**Task requirements:** Determine how many lines in the entries below hold "none". Respond with that number only.

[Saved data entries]
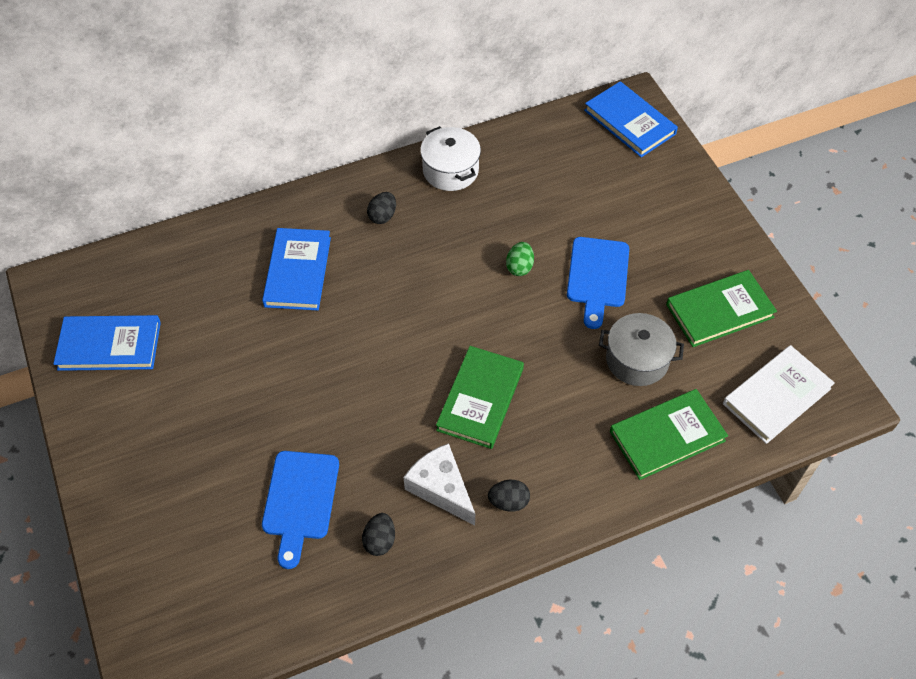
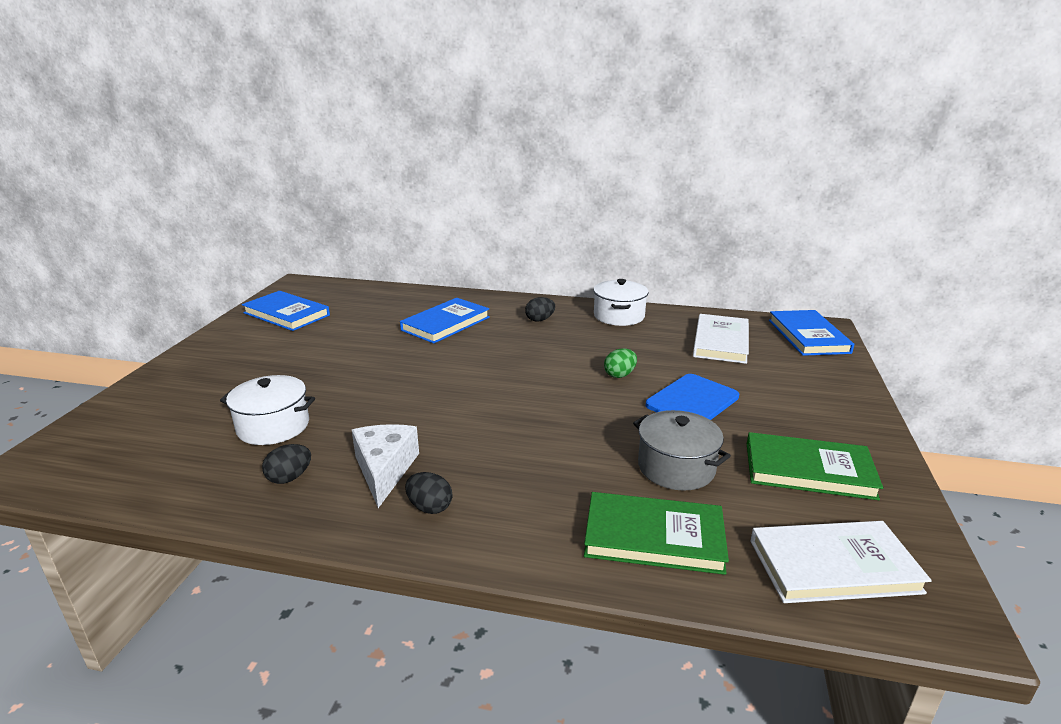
camera: 35 degrees right, 30 degrees down
(300, 500) = (273, 426): blue cutting board -> white pot
(480, 399) = (492, 432): green book -> none
(566, 170) = (720, 342): none -> white book

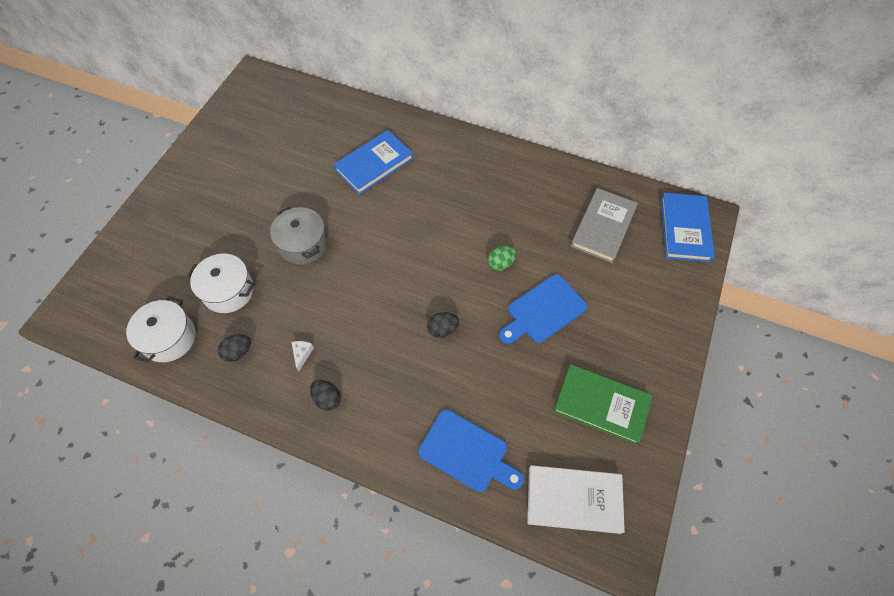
camera: 10 degrees right, 35 degrees up
(286, 314) = (242, 130): blue book -> none
(384, 470) = (302, 354): white cheese -> white cheese, size x0.45
(540, 320) = (456, 169): black egg -> black egg (442, 329)
(619, 316) = (527, 172): white pot -> white pot (169, 338)
(654, 537) = (467, 453): green book -> blue cutting board
(676, 468) = (506, 386): grey pot -> grey pot (303, 244)
(720, 342) = (603, 227): white book -> grey book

**Result:** 3